BEGIN Excerpted records

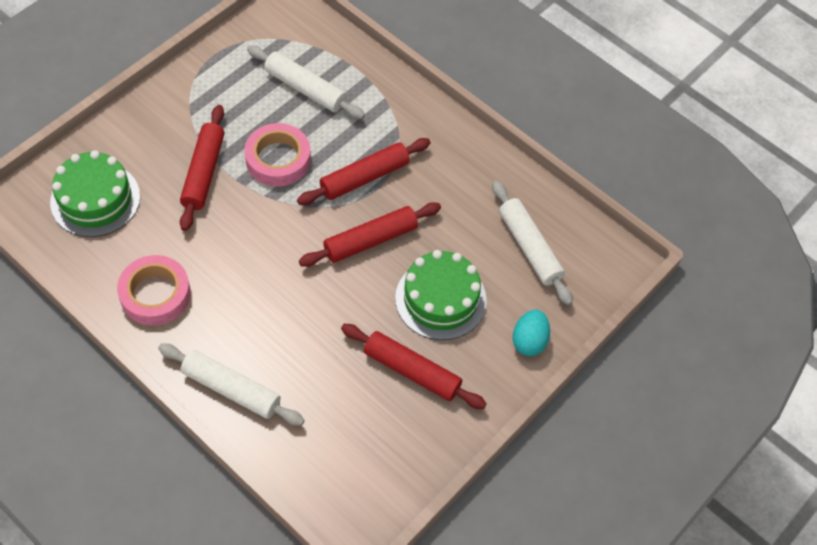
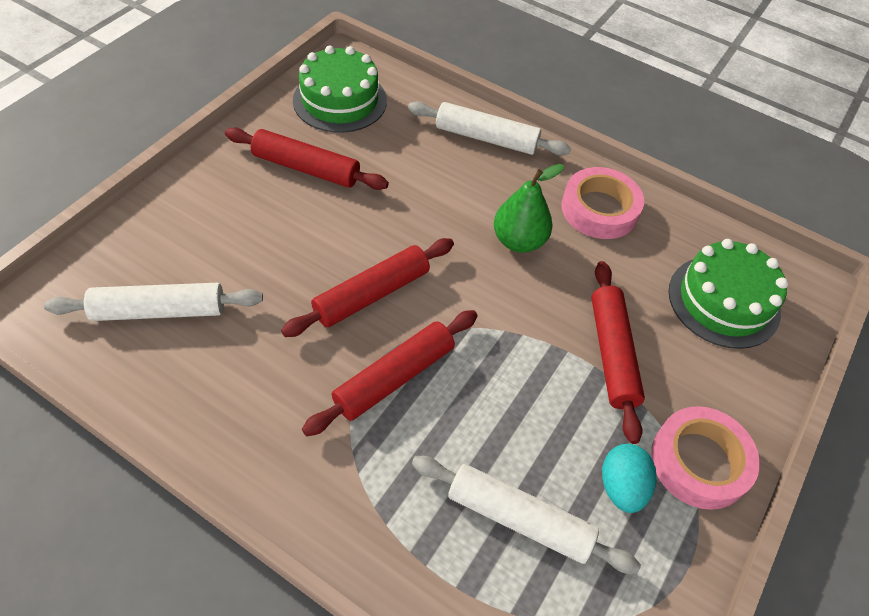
camera: 170 degrees right, 5 degrees down
(239, 272) = (519, 241): none -> green pear
(278, 159) = (521, 387): pink tape -> pink tape (699, 462)
(440, 299) = (278, 238): green cake -> green cake (340, 100)
(529, 247) = (159, 310): white rolling pin -> white rolling pin turned 60 degrees counterclockwise
(529, 341) = (172, 207): turquoise egg -> turquoise egg (621, 487)

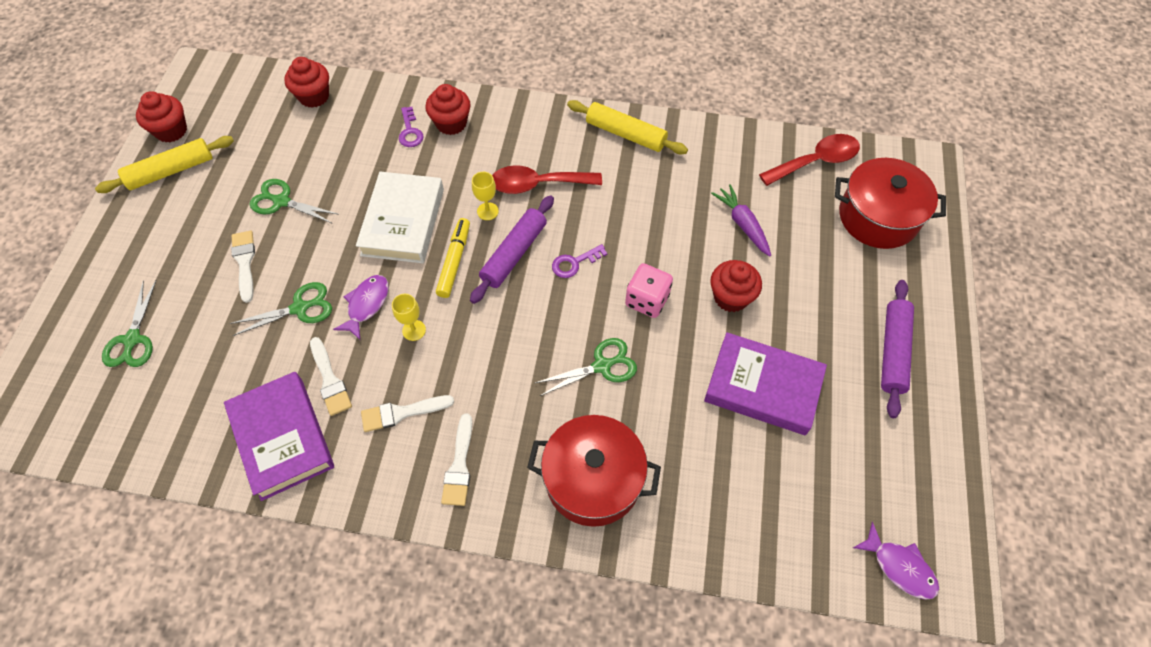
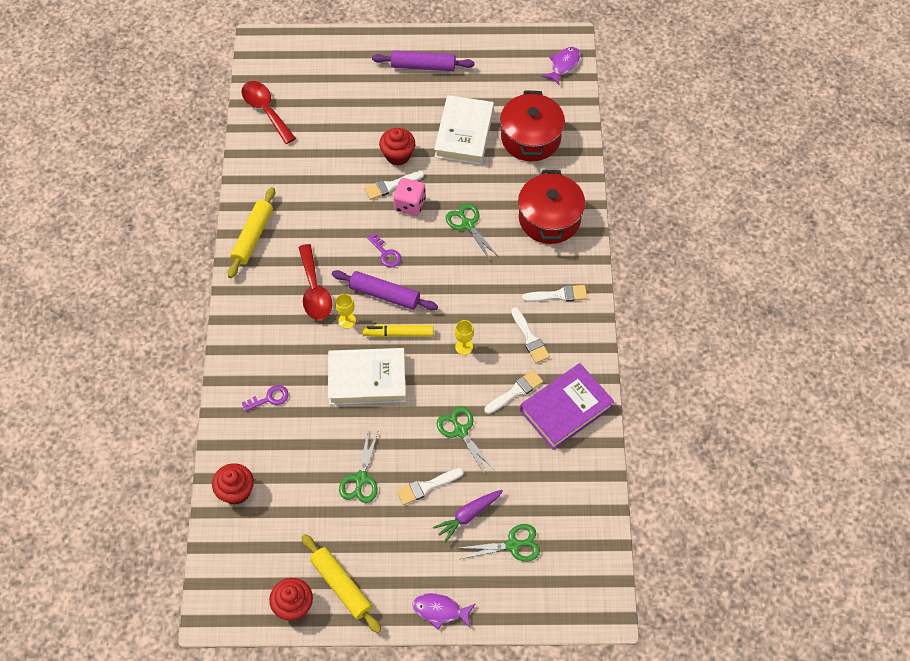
camera: 100 degrees left, 0 degrees up
(366, 305) = (448, 384): purple fish -> purple fish (440, 610)
(451, 123) = (256, 368): red cupcake -> none
(680, 282) = (391, 186): none -> white brush
(742, 224) = (333, 152): purple carrot -> purple carrot (468, 516)
(763, 387) = (464, 133): purple book -> white book
(878, 217) = (313, 73): red pot -> red pot (530, 138)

END Excerpted records

■ Aim of the exercise ■
When a line in the material above includes "purple", report that line by copying it.

■ Answer space ■
(366, 305) = (448, 384): purple fish -> purple fish (440, 610)
(742, 224) = (333, 152): purple carrot -> purple carrot (468, 516)
(763, 387) = (464, 133): purple book -> white book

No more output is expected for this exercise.